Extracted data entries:
____________
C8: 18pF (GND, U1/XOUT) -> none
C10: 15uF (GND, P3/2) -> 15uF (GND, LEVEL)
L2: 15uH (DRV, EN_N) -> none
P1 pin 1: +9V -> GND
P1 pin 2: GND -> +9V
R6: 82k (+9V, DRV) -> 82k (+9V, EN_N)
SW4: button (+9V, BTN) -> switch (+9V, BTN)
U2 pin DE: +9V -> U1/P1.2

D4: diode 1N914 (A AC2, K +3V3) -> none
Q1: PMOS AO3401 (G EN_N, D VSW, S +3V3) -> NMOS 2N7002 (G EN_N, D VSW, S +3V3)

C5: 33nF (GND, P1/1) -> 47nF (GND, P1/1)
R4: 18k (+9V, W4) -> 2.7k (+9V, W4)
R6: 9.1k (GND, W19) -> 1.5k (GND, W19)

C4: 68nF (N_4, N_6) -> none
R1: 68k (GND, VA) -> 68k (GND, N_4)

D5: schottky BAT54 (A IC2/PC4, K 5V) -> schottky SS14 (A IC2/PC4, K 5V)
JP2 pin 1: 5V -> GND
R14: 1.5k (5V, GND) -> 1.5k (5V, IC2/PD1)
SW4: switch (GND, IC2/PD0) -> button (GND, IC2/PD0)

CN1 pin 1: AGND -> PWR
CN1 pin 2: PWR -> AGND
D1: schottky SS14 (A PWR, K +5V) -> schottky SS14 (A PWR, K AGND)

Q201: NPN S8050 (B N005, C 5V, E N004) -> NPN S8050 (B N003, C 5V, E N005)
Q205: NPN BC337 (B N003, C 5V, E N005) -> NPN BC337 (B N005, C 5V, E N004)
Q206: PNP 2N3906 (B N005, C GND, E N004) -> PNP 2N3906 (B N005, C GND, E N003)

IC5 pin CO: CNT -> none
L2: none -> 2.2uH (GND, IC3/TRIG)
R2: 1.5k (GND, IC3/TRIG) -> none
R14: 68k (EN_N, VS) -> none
____________
### Problem requirements
Print again the lines of the entries above that fall between the line holding "R6: 82k (+9V, DRV) -> 82k (+9V, EN_N)" and the line holding "Q205: NPN BC337", inclusive, exactly as they stand.

### Exercise result
R6: 82k (+9V, DRV) -> 82k (+9V, EN_N)
SW4: button (+9V, BTN) -> switch (+9V, BTN)
U2 pin DE: +9V -> U1/P1.2

D4: diode 1N914 (A AC2, K +3V3) -> none
Q1: PMOS AO3401 (G EN_N, D VSW, S +3V3) -> NMOS 2N7002 (G EN_N, D VSW, S +3V3)

C5: 33nF (GND, P1/1) -> 47nF (GND, P1/1)
R4: 18k (+9V, W4) -> 2.7k (+9V, W4)
R6: 9.1k (GND, W19) -> 1.5k (GND, W19)

C4: 68nF (N_4, N_6) -> none
R1: 68k (GND, VA) -> 68k (GND, N_4)

D5: schottky BAT54 (A IC2/PC4, K 5V) -> schottky SS14 (A IC2/PC4, K 5V)
JP2 pin 1: 5V -> GND
R14: 1.5k (5V, GND) -> 1.5k (5V, IC2/PD1)
SW4: switch (GND, IC2/PD0) -> button (GND, IC2/PD0)

CN1 pin 1: AGND -> PWR
CN1 pin 2: PWR -> AGND
D1: schottky SS14 (A PWR, K +5V) -> schottky SS14 (A PWR, K AGND)

Q201: NPN S8050 (B N005, C 5V, E N004) -> NPN S8050 (B N003, C 5V, E N005)
Q205: NPN BC337 (B N003, C 5V, E N005) -> NPN BC337 (B N005, C 5V, E N004)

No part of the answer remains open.